* Work request *
The response should contain only the line with "none -> red brick B14 level 2" and every line after it to the end of the listing below, duplicated exactly; no picture belongs in it.

* Records for the exercise *
········

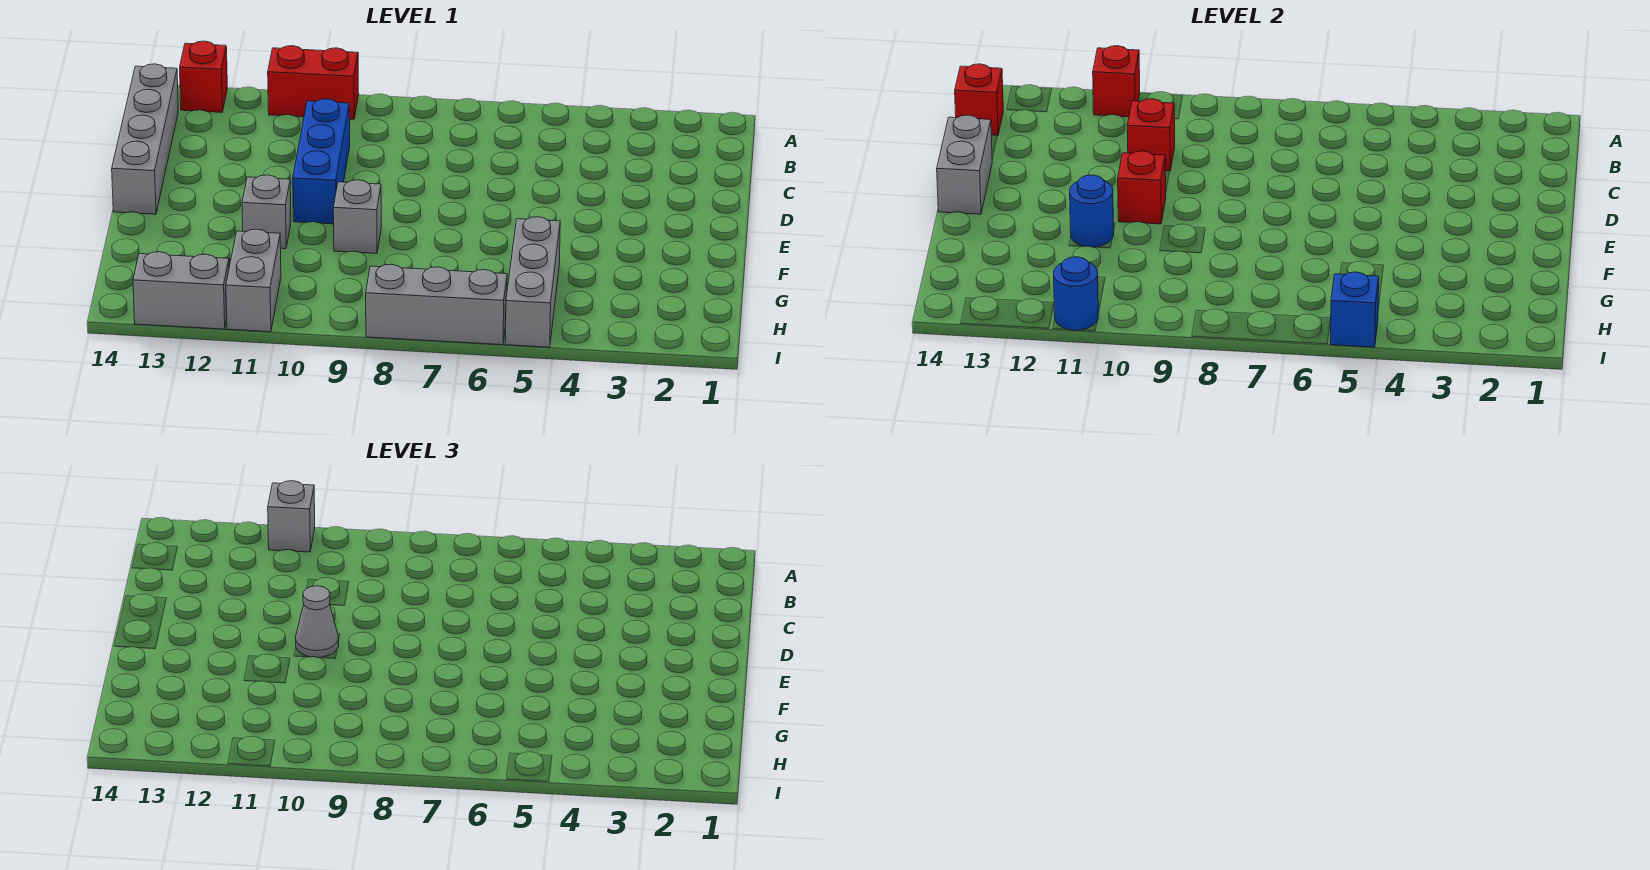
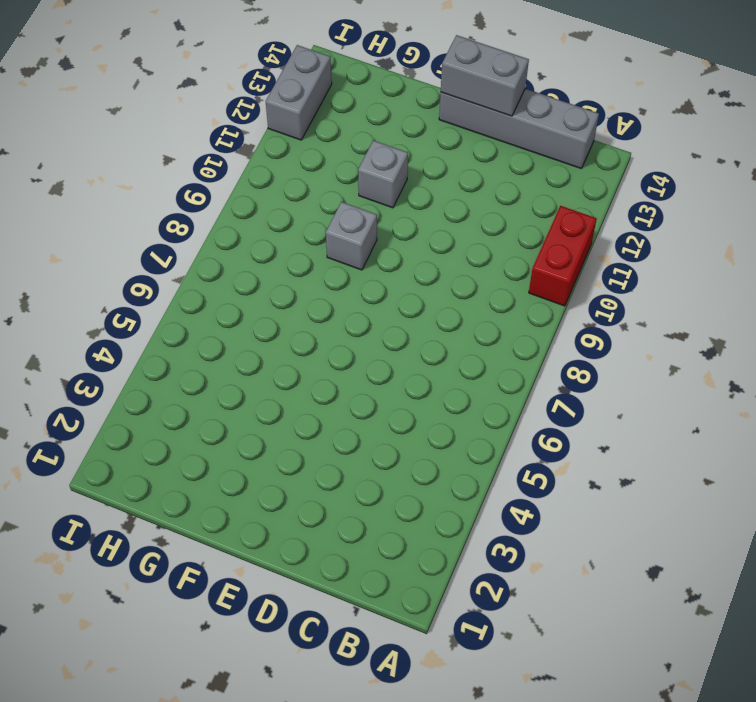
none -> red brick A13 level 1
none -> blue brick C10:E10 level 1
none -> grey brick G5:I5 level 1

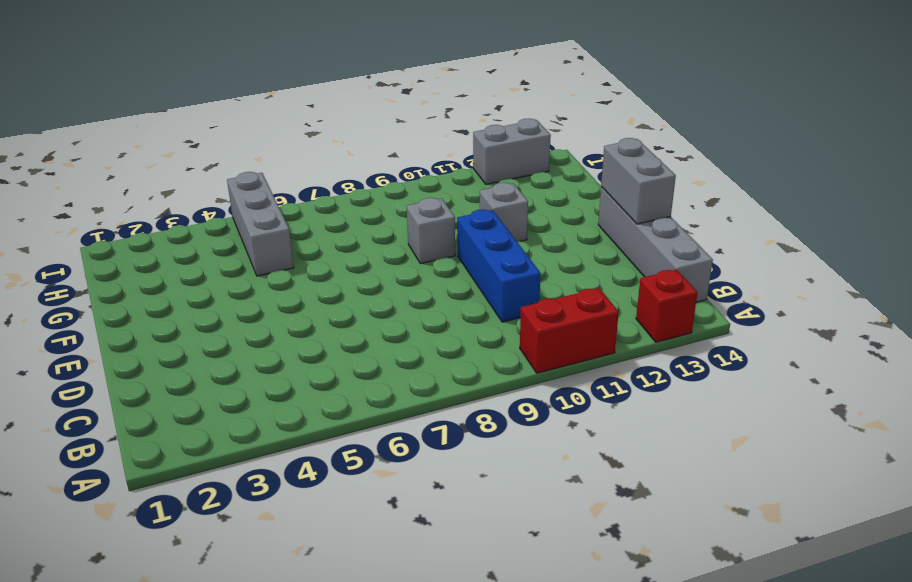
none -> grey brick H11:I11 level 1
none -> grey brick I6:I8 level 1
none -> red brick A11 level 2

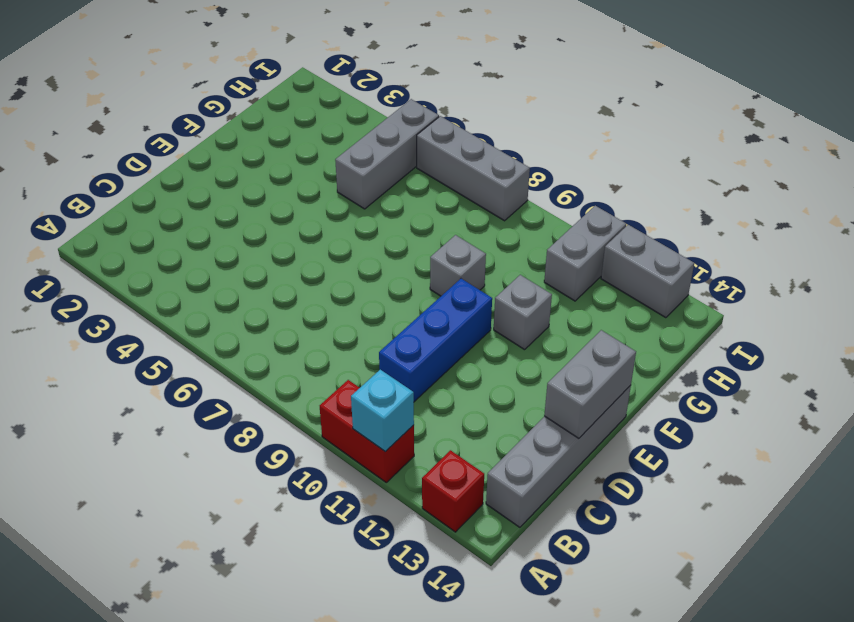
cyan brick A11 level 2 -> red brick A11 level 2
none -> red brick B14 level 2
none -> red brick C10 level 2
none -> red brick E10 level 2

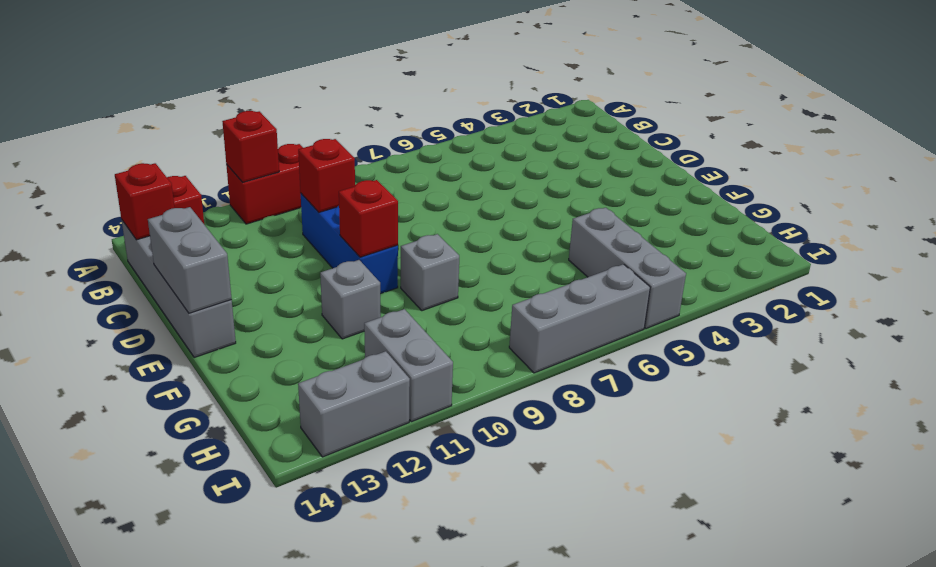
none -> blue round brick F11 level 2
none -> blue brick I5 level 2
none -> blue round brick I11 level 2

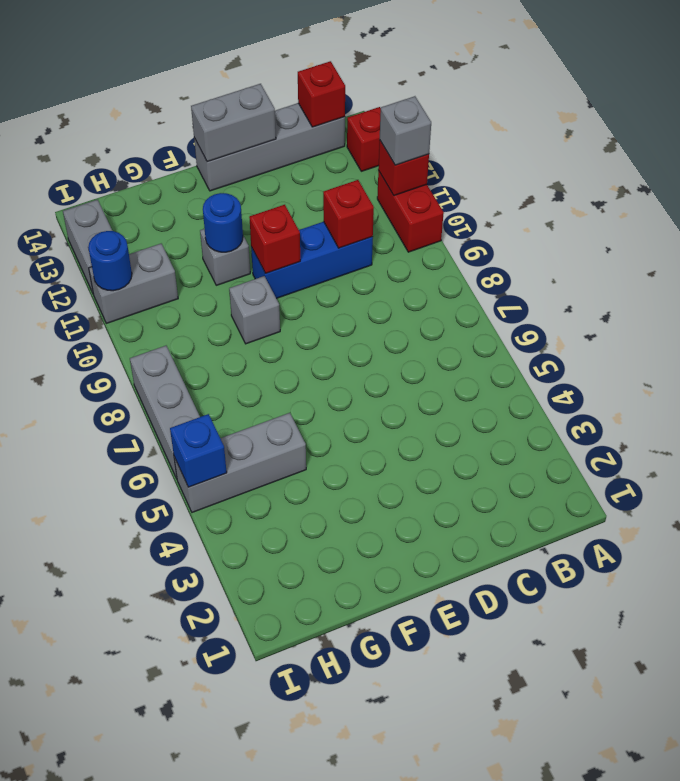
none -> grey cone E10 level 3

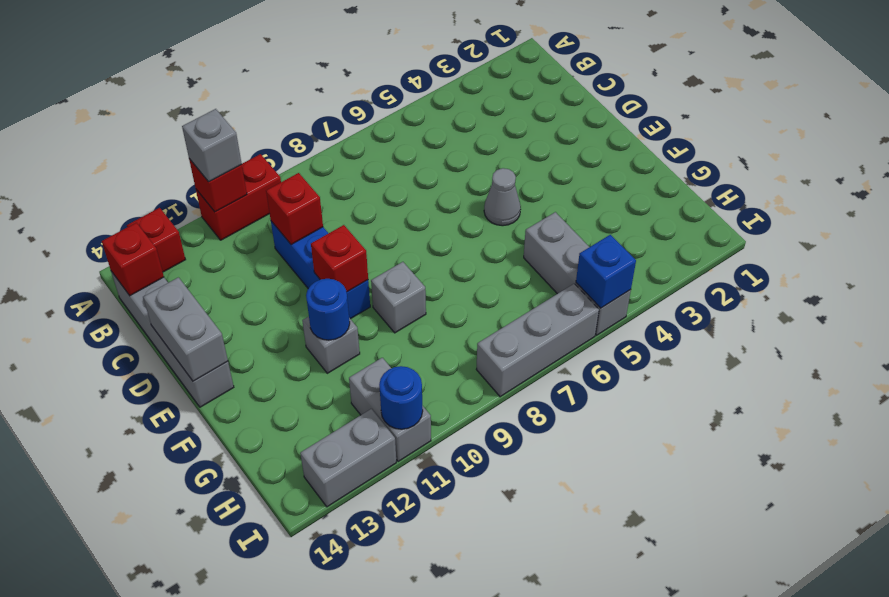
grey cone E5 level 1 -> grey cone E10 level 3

········

* Task answer *
none -> red brick B14 level 2
none -> red brick C10 level 2
none -> red brick E10 level 2

none -> blue round brick F11 level 2
none -> blue brick I5 level 2
none -> blue round brick I11 level 2

none -> grey cone E10 level 3

grey cone E5 level 1 -> grey cone E10 level 3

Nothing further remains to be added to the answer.